### DATASET
━━━━━━━━━━━━━━━━

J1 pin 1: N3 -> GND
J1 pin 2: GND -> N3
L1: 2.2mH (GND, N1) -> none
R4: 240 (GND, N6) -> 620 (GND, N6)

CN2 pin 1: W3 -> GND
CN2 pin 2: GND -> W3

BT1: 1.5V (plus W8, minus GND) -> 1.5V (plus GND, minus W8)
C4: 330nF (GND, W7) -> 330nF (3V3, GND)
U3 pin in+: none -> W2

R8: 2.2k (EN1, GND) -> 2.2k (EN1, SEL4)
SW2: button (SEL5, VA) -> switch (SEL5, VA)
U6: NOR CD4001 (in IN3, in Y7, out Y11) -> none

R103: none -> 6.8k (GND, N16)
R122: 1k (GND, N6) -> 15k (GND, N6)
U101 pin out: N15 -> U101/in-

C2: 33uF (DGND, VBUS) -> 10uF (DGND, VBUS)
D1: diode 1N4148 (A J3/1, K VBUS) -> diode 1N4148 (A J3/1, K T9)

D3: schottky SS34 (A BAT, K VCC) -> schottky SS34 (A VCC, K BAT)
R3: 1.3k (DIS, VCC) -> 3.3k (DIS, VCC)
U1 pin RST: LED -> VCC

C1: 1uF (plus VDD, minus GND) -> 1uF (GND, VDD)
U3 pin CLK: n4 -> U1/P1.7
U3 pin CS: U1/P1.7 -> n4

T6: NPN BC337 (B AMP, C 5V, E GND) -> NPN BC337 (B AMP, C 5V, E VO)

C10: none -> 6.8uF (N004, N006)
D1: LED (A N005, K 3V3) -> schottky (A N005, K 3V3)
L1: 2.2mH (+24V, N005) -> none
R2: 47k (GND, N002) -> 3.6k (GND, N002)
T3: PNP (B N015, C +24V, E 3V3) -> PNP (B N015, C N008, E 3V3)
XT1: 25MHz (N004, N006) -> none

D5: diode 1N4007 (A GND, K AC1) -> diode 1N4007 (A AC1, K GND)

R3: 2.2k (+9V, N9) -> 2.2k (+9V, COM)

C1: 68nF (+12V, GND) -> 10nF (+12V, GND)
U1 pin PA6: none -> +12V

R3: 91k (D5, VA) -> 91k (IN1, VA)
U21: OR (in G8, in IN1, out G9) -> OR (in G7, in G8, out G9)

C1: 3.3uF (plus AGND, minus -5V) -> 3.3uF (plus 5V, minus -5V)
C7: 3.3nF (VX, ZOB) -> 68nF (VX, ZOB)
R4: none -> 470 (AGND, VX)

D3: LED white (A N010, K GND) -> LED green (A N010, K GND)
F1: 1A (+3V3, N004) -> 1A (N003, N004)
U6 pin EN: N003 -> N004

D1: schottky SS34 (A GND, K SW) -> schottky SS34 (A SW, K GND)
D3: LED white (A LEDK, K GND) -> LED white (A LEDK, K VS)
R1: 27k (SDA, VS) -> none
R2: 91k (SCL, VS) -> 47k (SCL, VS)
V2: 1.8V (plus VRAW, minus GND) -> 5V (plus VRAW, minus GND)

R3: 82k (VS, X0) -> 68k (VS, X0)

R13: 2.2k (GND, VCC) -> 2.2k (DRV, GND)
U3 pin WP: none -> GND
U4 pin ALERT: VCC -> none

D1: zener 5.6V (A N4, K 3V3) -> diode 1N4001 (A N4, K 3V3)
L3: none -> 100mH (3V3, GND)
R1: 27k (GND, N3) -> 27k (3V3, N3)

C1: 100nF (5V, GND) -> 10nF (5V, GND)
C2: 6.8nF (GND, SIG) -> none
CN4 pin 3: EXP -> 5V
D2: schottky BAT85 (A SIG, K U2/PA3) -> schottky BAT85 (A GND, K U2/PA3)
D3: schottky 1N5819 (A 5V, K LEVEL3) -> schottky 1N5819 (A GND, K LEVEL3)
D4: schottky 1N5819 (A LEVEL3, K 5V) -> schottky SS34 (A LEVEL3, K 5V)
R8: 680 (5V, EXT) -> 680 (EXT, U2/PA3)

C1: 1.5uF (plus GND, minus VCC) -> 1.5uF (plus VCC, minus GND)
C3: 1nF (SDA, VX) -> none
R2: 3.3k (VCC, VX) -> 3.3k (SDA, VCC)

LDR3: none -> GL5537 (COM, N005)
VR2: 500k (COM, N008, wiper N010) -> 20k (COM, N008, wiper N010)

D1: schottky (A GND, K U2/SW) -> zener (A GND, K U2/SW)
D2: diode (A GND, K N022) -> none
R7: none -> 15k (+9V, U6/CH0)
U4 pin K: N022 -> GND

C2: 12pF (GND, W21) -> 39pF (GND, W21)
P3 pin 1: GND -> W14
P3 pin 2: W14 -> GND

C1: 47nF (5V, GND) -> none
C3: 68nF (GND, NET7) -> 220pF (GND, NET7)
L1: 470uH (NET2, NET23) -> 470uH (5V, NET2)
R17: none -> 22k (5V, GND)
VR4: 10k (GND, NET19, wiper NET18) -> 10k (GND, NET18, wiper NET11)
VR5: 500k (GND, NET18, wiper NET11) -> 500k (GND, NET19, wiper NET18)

━━━━━━━━━━━━━━━━

Look above for the line holding "L1: 2.2mH (GND, N1) -> none" and the line holding "SW2: button (SEL5, VA) -> switch (SEL5, VA)". Retype both, and every line between them, word for word and nothing else.

L1: 2.2mH (GND, N1) -> none
R4: 240 (GND, N6) -> 620 (GND, N6)

CN2 pin 1: W3 -> GND
CN2 pin 2: GND -> W3

BT1: 1.5V (plus W8, minus GND) -> 1.5V (plus GND, minus W8)
C4: 330nF (GND, W7) -> 330nF (3V3, GND)
U3 pin in+: none -> W2

R8: 2.2k (EN1, GND) -> 2.2k (EN1, SEL4)
SW2: button (SEL5, VA) -> switch (SEL5, VA)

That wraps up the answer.